#### INSTRUCTIONS TO FOLLOW
Below are entries. Pull out all lines containing "bell".

**** RECORDS

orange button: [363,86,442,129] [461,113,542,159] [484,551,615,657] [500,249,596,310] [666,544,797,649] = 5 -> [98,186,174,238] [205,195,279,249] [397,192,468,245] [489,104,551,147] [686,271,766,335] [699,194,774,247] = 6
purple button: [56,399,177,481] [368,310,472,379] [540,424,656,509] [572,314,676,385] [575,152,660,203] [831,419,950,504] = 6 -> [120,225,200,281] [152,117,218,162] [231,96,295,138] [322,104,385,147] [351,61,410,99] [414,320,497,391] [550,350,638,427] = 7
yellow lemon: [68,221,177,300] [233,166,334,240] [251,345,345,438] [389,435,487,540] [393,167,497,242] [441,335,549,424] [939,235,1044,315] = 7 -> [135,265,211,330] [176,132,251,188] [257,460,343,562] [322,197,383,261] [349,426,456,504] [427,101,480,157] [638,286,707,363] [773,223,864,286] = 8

********
**** RECORDS

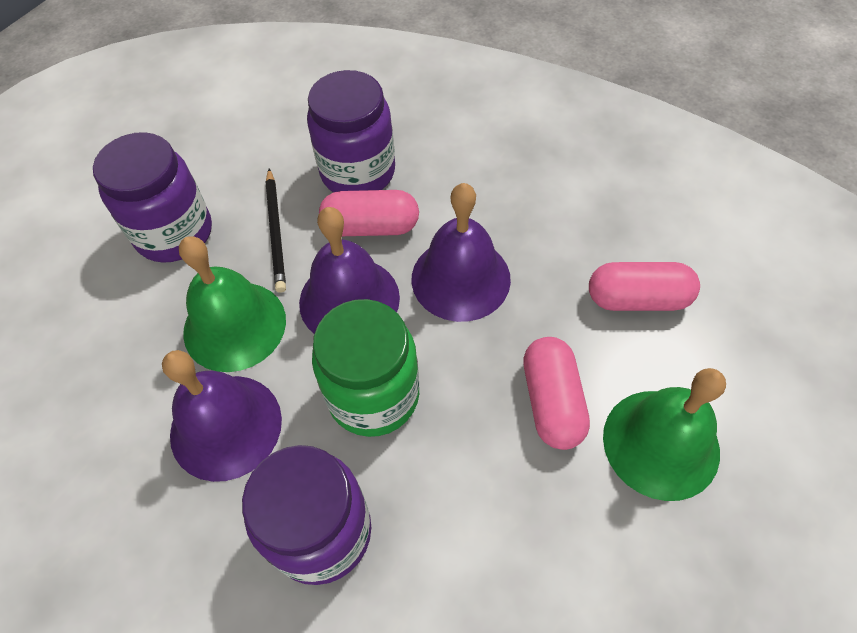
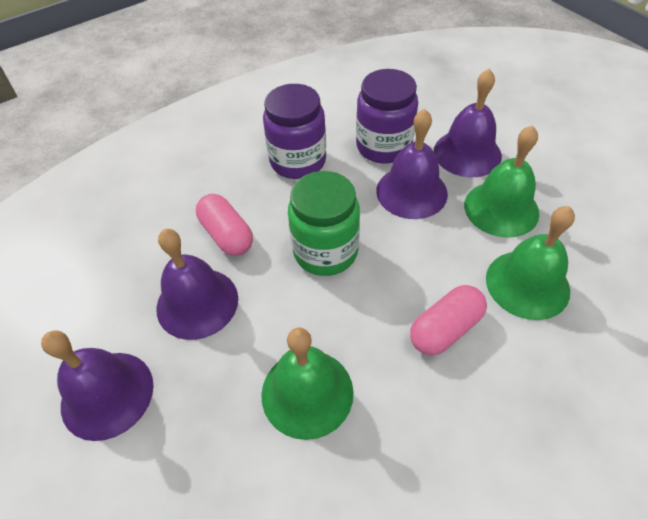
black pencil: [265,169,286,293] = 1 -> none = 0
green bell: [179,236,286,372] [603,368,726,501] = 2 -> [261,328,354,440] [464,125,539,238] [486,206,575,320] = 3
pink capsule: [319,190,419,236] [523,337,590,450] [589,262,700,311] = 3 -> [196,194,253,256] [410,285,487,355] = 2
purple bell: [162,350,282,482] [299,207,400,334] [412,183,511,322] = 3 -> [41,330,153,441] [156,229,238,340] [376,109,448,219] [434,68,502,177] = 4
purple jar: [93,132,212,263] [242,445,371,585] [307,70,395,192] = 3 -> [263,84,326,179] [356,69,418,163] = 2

********

#### ANSWER BOX
green bell: [179,236,286,372] [603,368,726,501] = 2 -> [261,328,354,440] [464,125,539,238] [486,206,575,320] = 3
purple bell: [162,350,282,482] [299,207,400,334] [412,183,511,322] = 3 -> [41,330,153,441] [156,229,238,340] [376,109,448,219] [434,68,502,177] = 4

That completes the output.